* TO DO *
Every line with "white" in it must be copied from the data.

* MATERIAL TO PROCESS *

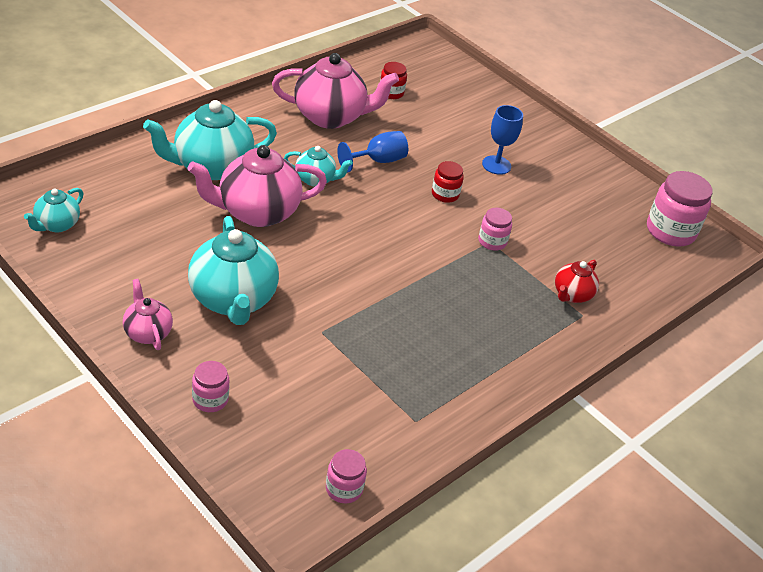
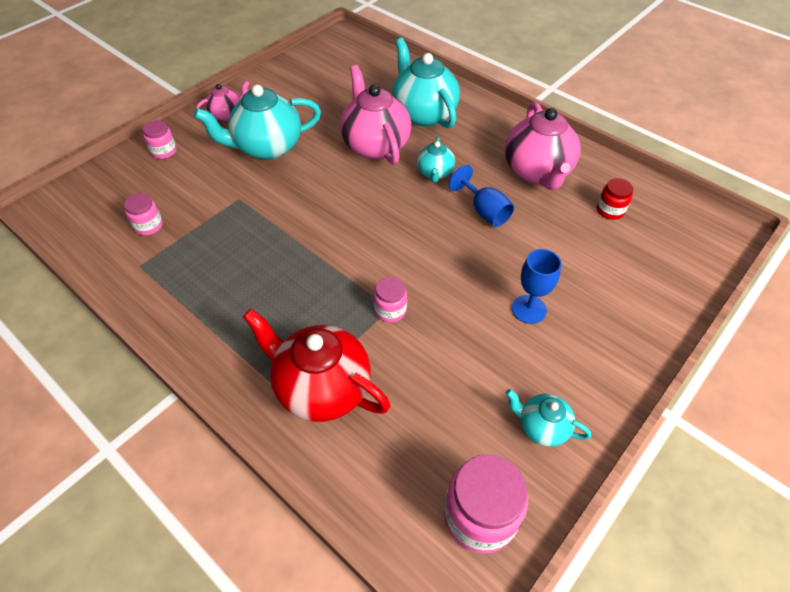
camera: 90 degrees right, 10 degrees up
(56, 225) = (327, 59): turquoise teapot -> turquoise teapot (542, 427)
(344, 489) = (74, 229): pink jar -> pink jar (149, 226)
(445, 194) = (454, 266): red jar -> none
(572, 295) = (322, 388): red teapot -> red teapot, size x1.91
* * *
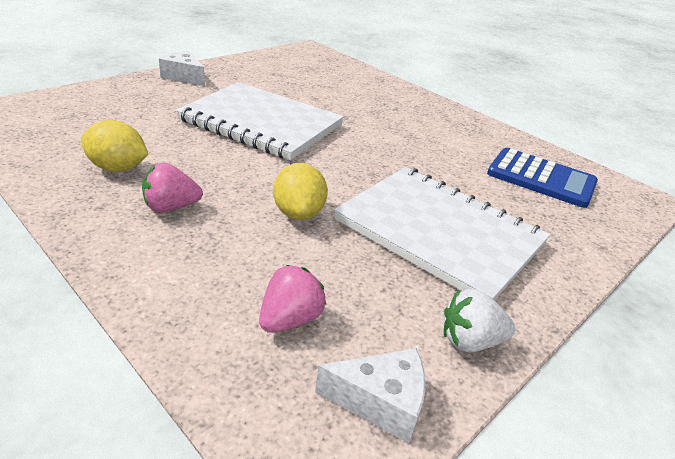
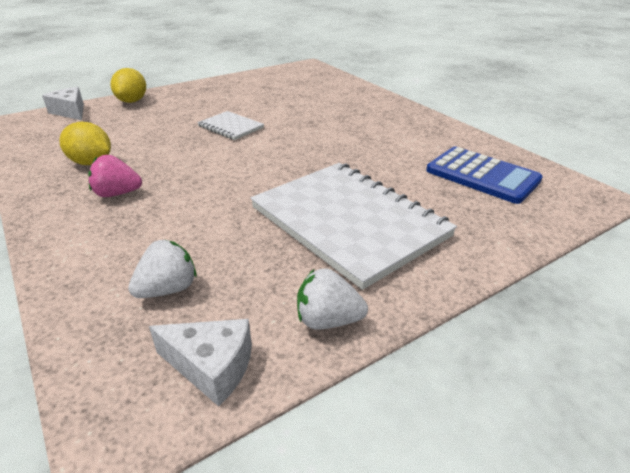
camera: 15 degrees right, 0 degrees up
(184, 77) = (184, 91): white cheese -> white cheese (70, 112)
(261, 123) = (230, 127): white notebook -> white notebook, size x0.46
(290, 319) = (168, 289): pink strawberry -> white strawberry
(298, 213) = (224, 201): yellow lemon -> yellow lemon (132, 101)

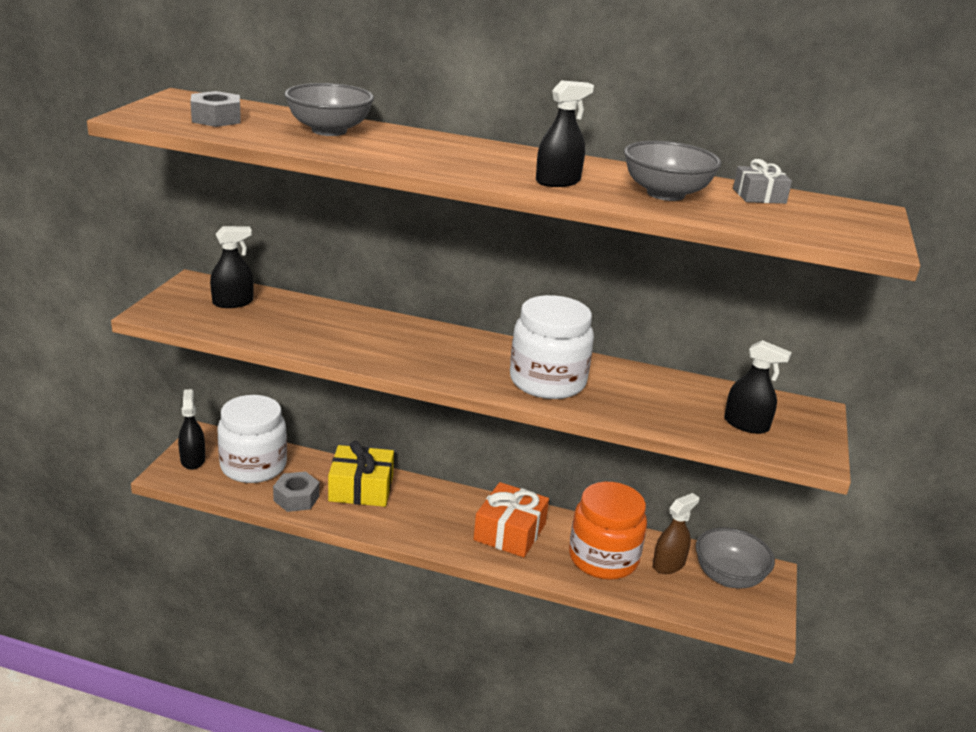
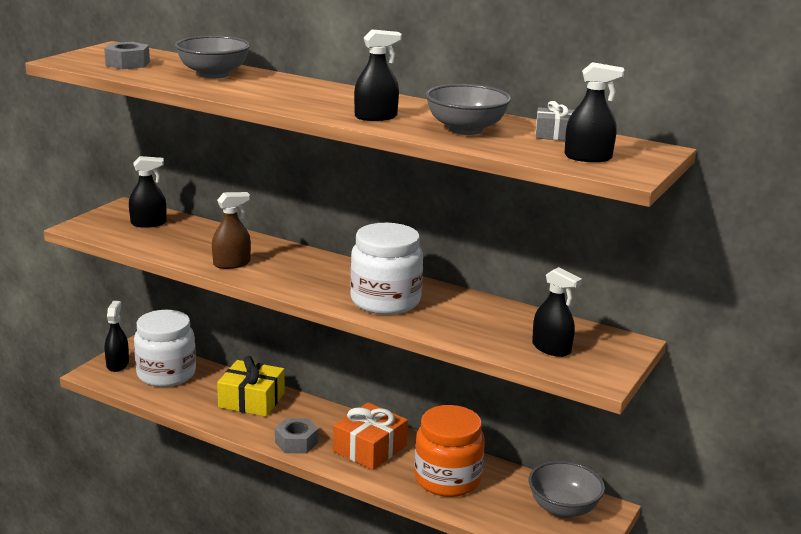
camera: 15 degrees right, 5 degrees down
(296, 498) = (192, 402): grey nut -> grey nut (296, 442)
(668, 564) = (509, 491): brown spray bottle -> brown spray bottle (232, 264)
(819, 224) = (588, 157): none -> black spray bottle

* RESPONSE AREA *
(184, 77) = (184, 91): white cheese -> white cheese (70, 112)
(261, 123) = (230, 127): white notebook -> white notebook, size x0.46
(290, 319) = (168, 289): pink strawberry -> white strawberry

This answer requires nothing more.